**Written problem**
Please copy every line of the rows below that contains the string "kern", matching case exactly.

**Data for the task**
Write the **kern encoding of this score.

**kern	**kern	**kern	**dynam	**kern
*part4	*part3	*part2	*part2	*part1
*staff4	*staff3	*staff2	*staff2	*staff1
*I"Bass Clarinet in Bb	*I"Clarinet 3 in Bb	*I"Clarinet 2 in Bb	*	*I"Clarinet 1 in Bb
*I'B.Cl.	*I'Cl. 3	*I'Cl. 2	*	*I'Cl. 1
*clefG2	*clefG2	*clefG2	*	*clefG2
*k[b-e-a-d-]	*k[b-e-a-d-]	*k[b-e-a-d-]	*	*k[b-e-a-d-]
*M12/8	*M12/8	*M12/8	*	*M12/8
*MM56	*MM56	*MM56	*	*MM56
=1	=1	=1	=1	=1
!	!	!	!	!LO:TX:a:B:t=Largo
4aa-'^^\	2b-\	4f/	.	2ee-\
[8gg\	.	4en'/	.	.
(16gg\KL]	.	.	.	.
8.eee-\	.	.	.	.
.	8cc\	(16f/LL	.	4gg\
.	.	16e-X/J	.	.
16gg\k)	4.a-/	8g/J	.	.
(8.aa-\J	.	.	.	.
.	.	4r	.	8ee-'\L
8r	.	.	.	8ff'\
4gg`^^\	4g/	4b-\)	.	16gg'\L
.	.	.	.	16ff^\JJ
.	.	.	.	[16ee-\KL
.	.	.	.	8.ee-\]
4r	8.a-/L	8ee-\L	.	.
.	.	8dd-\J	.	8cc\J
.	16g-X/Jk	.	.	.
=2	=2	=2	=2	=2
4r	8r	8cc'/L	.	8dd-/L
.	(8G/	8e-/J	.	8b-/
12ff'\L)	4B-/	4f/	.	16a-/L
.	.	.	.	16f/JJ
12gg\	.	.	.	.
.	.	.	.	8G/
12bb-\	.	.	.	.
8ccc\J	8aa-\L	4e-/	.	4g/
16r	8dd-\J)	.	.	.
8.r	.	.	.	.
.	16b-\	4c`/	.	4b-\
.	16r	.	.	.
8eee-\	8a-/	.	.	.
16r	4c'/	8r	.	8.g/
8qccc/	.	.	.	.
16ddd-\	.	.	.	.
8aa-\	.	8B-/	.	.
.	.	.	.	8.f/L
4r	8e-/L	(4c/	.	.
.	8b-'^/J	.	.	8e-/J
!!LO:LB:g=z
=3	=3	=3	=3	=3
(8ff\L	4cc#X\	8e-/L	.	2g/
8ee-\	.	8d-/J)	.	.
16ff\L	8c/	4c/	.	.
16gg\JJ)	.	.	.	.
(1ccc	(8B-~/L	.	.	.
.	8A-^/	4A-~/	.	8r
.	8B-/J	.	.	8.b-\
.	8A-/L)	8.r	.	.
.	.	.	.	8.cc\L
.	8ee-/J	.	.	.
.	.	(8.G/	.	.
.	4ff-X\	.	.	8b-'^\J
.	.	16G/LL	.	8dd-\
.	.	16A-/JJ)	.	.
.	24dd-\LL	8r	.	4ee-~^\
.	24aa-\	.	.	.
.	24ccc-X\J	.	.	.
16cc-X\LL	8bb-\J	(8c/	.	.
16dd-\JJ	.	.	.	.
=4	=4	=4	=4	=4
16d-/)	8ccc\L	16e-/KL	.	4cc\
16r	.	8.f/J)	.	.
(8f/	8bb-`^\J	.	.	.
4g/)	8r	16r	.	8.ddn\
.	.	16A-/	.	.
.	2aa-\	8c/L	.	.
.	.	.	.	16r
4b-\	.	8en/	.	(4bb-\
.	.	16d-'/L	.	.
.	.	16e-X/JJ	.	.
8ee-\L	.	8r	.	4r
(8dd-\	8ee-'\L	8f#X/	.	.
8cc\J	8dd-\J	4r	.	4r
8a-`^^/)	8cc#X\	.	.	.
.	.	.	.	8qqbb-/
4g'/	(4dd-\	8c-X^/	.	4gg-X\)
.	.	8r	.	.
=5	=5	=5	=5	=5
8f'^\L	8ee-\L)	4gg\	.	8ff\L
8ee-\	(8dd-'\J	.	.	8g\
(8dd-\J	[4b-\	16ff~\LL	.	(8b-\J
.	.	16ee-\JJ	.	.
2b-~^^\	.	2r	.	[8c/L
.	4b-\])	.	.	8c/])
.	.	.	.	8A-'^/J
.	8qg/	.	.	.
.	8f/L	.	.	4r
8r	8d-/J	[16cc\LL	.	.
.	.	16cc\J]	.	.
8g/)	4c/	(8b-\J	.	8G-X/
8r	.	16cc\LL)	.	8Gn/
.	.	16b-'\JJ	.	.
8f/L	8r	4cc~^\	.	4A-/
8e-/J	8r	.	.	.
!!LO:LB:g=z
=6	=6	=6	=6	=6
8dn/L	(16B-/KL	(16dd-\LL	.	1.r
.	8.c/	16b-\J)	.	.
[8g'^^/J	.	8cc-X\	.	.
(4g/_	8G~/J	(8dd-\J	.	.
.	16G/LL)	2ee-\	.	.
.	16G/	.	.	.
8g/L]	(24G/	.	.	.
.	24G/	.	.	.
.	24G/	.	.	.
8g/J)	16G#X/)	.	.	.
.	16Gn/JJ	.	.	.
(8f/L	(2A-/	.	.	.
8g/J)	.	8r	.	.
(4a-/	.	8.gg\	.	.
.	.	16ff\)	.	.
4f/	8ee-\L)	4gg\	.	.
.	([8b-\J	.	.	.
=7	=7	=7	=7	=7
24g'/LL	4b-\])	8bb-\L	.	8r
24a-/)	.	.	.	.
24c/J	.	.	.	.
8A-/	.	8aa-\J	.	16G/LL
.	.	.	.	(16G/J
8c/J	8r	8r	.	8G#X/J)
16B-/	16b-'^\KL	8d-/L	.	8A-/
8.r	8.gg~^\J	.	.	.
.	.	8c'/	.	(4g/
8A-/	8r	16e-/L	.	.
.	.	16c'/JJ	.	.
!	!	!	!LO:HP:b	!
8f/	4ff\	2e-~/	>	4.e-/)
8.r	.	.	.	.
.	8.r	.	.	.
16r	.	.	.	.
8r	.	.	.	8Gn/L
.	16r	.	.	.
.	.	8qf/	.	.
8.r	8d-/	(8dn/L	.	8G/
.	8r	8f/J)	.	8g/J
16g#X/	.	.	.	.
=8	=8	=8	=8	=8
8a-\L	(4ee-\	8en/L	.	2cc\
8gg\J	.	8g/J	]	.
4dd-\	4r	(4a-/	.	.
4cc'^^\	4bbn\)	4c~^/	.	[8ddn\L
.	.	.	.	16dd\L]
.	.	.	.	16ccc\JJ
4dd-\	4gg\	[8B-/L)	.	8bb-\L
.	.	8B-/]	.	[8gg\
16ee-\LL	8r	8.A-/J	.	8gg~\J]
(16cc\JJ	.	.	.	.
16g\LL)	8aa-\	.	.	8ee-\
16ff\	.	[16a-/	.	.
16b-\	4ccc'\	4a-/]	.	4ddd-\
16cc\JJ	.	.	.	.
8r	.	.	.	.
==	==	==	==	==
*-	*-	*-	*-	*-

**Result of the task**
Write the **kern encoding of this score.
**kern	**kern	**kern	**dynam	**kern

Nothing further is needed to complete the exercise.